Image change detection data:

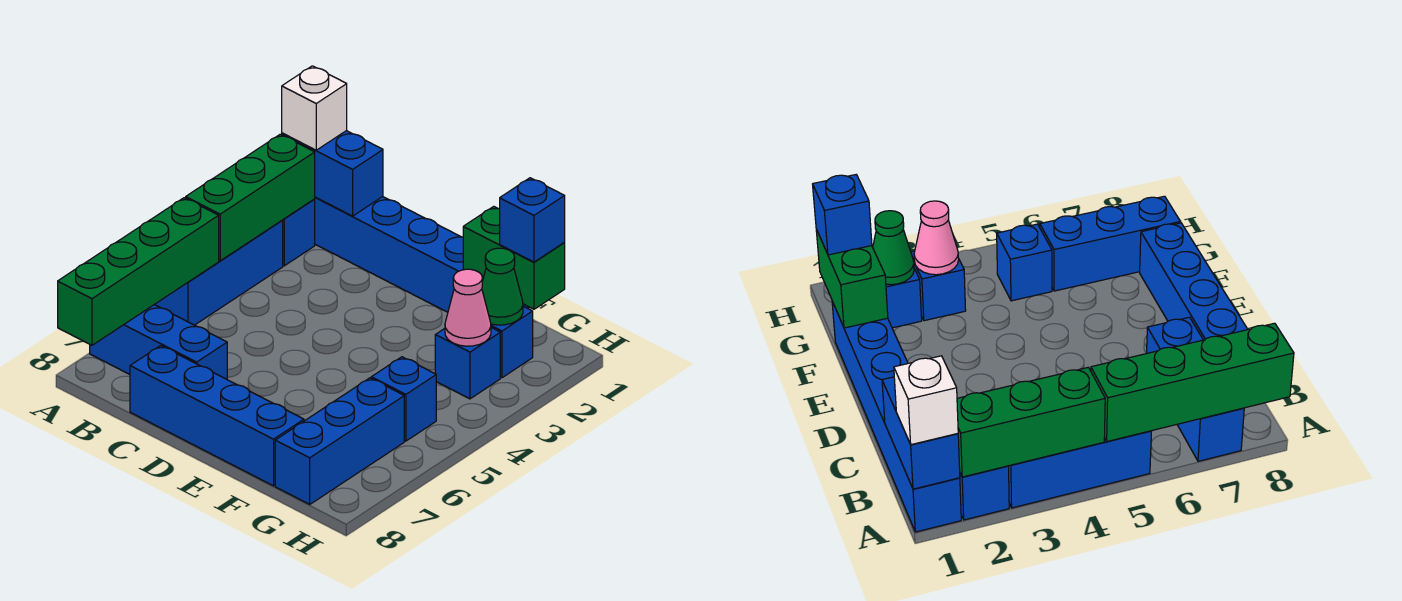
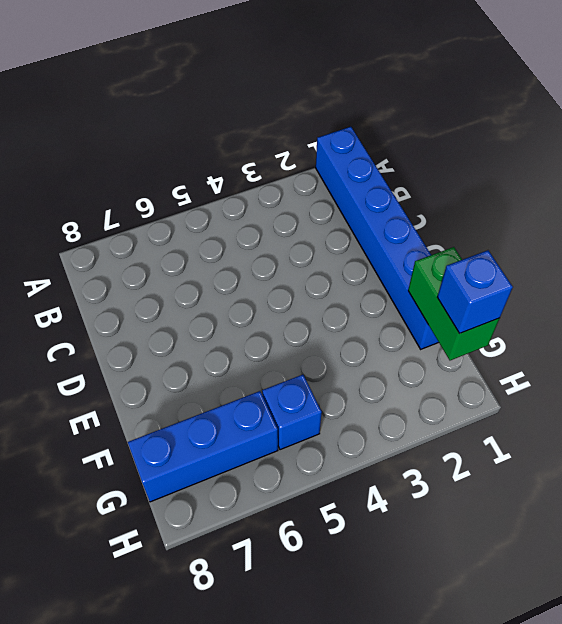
none -> blue brick A2 level 1
none -> blue brick A3:A5 level 1
none -> blue brick A7:C7 level 1

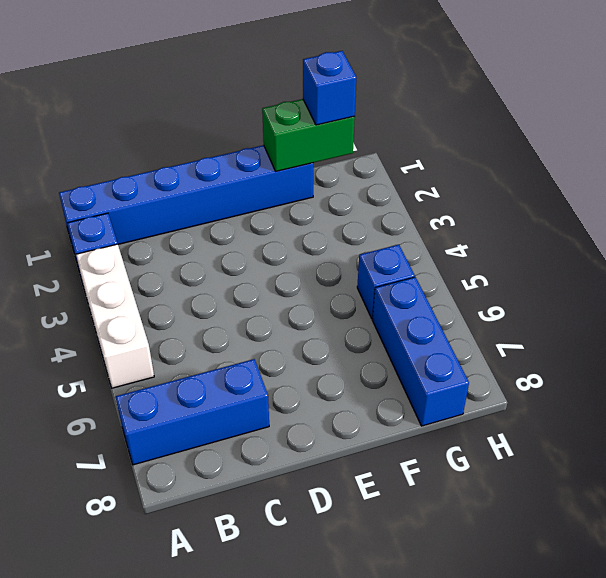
white brick A3:A5 level 1 -> blue brick A3:A5 level 1
none -> blue brick C8:F8 level 1
none -> blue brick G2 level 1
none -> blue brick G3 level 1

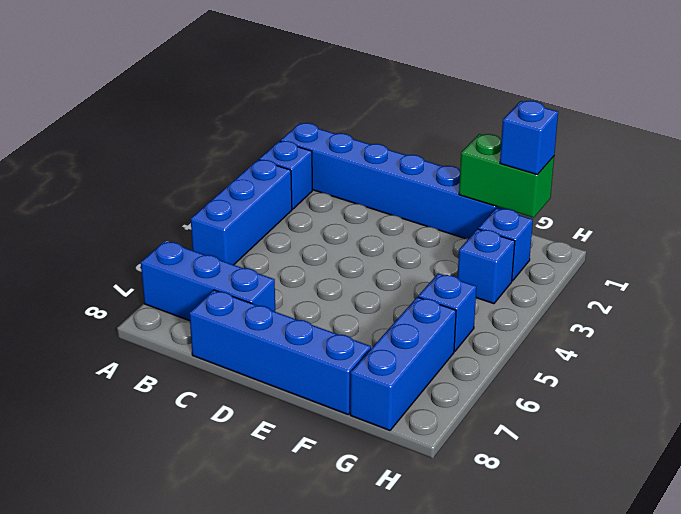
none -> blue brick A1:B1 level 2
none -> green brick A2:A4 level 2
none -> green brick A5:A8 level 2

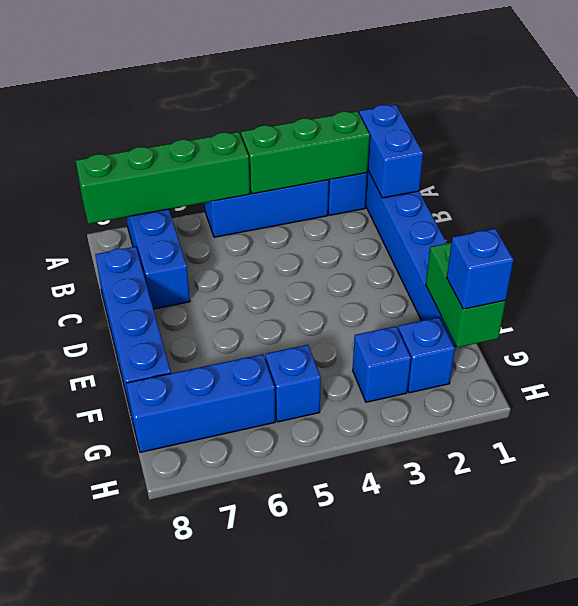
none -> green cone G2 level 2
none -> pink cone G3 level 2
none -> white brick A1 level 3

Description of the task:
Would you please retype all the data exactly? Leave out whatever pictures it holds.

The completed task:
none -> blue brick A2 level 1
none -> blue brick A3:A5 level 1
none -> blue brick A7:C7 level 1

white brick A3:A5 level 1 -> blue brick A3:A5 level 1
none -> blue brick C8:F8 level 1
none -> blue brick G2 level 1
none -> blue brick G3 level 1

none -> blue brick A1:B1 level 2
none -> green brick A2:A4 level 2
none -> green brick A5:A8 level 2

none -> green cone G2 level 2
none -> pink cone G3 level 2
none -> white brick A1 level 3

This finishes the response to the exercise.